Goal of the exercise :: Only lines holding the word "turquoise" should be copied from the material.

Working data ::
******************************

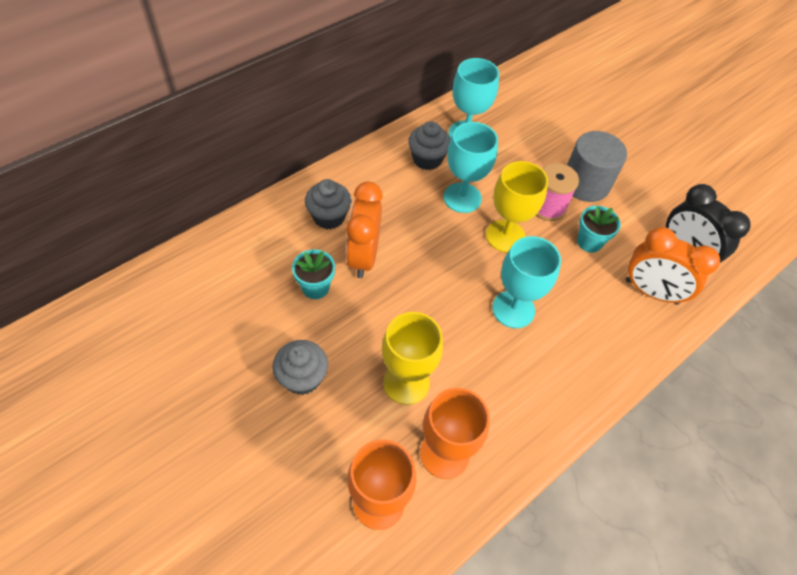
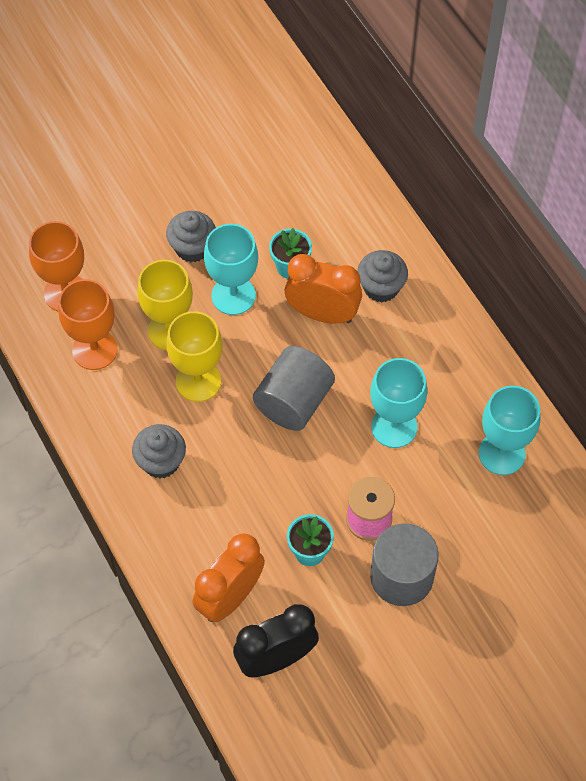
camera: 105 degrees right, 5 degrees up
(427, 159) = (460, 400): grey cupcake -> grey cupcake (161, 462)
(458, 268) = (294, 402): none -> grey cylinder
(505, 236) = (331, 460): yellow goblet -> yellow goblet (198, 381)
(513, 309) = (233, 444): turquoise goblet -> turquoise goblet (233, 295)

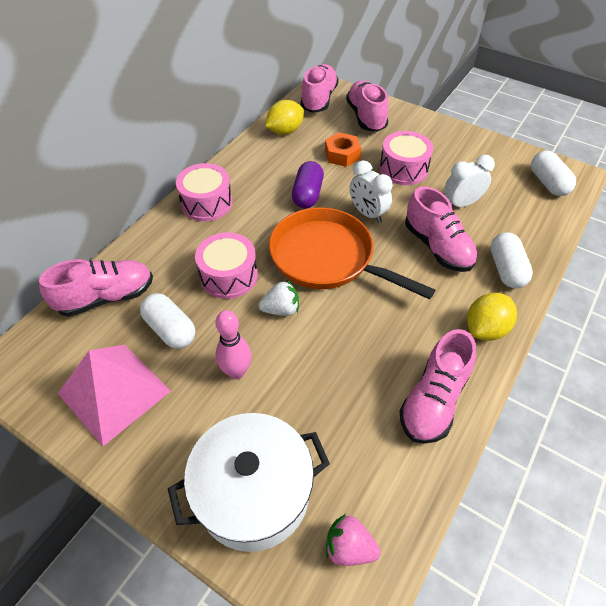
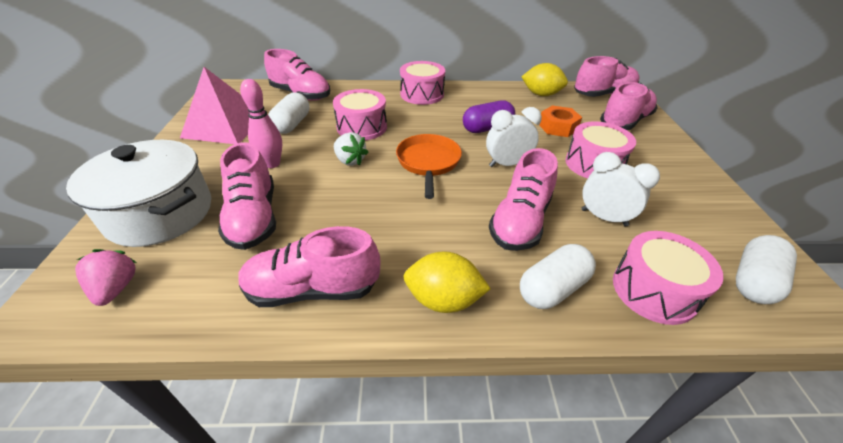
camera: 55 degrees right, 10 degrees down
(317, 413) = (254, 218): none -> pink shoe
(328, 258) = (428, 163): orange pan -> orange pan, size x0.63
(367, 213) = (507, 164): white clock -> white clock turned 60 degrees clockwise
(532, 227) = (654, 290): none -> pink drum

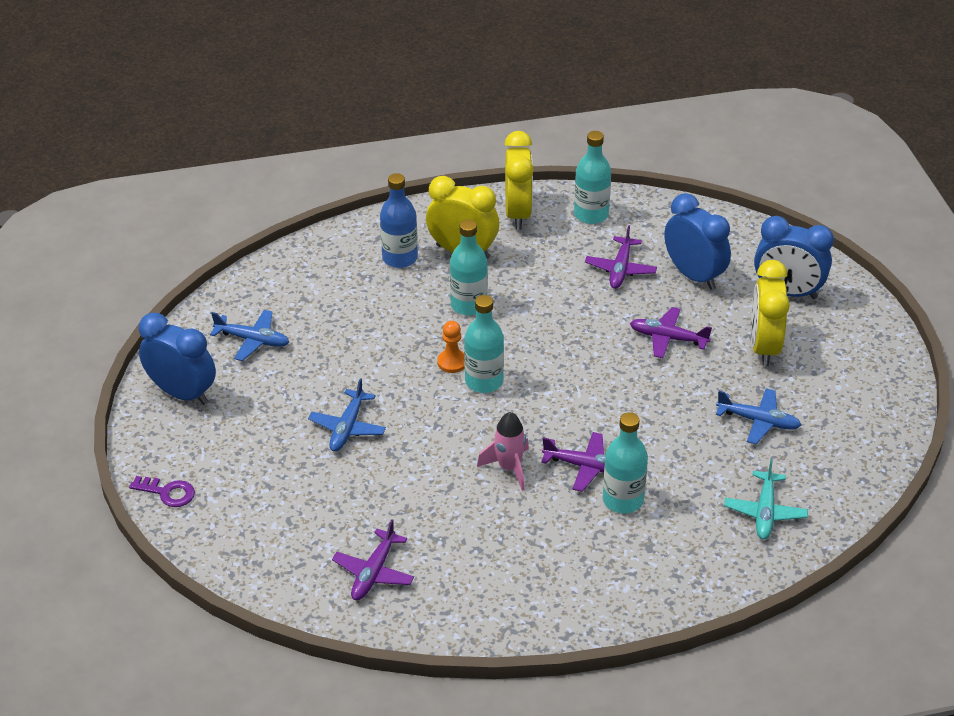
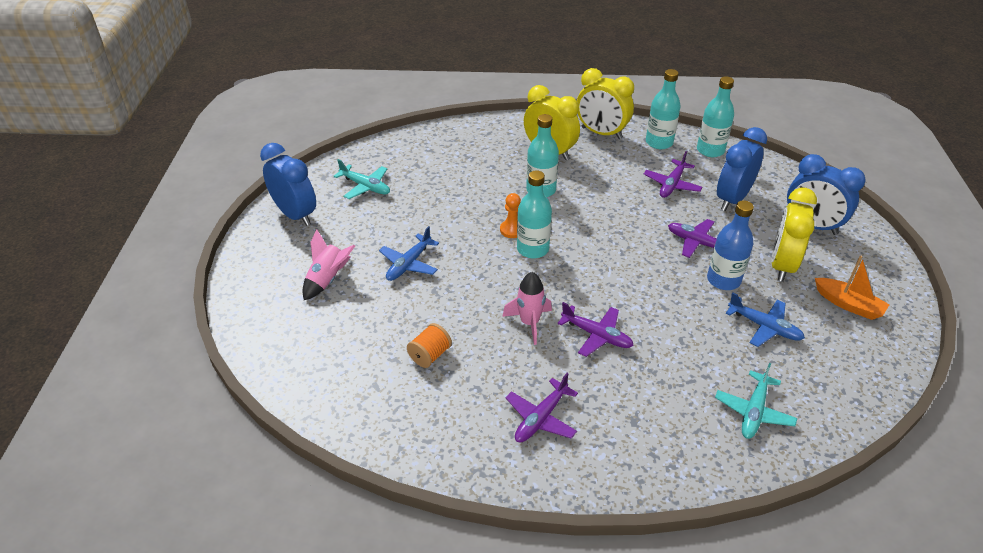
camera: 15 degrees right, 0 degrees up
(168, 492) = (246, 287): purple key -> none
(252, 340) = (365, 186): blue plane -> turquoise plane
(260, 465) = (328, 280): none -> pink rocket
(374, 572) = (380, 389): purple plane -> purple plane (541, 418)
(400, 258) = (500, 149): blue bottle -> blue bottle (723, 280)
(413, 525) = (430, 355): none -> orange spool
(518, 213) = (601, 133): yellow clock -> yellow clock turned 105 degrees clockwise
(623, 500) = (621, 372): turquoise bottle -> turquoise bottle (710, 150)
(694, 275) = (732, 199): blue clock -> blue clock turned 120 degrees counterclockwise
(840, 378) = (848, 304): none -> orange boat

******************************

Result below ::
(513, 309) = (233, 444): turquoise goblet -> turquoise goblet (233, 295)
(252, 340) = (365, 186): blue plane -> turquoise plane
(623, 500) = (621, 372): turquoise bottle -> turquoise bottle (710, 150)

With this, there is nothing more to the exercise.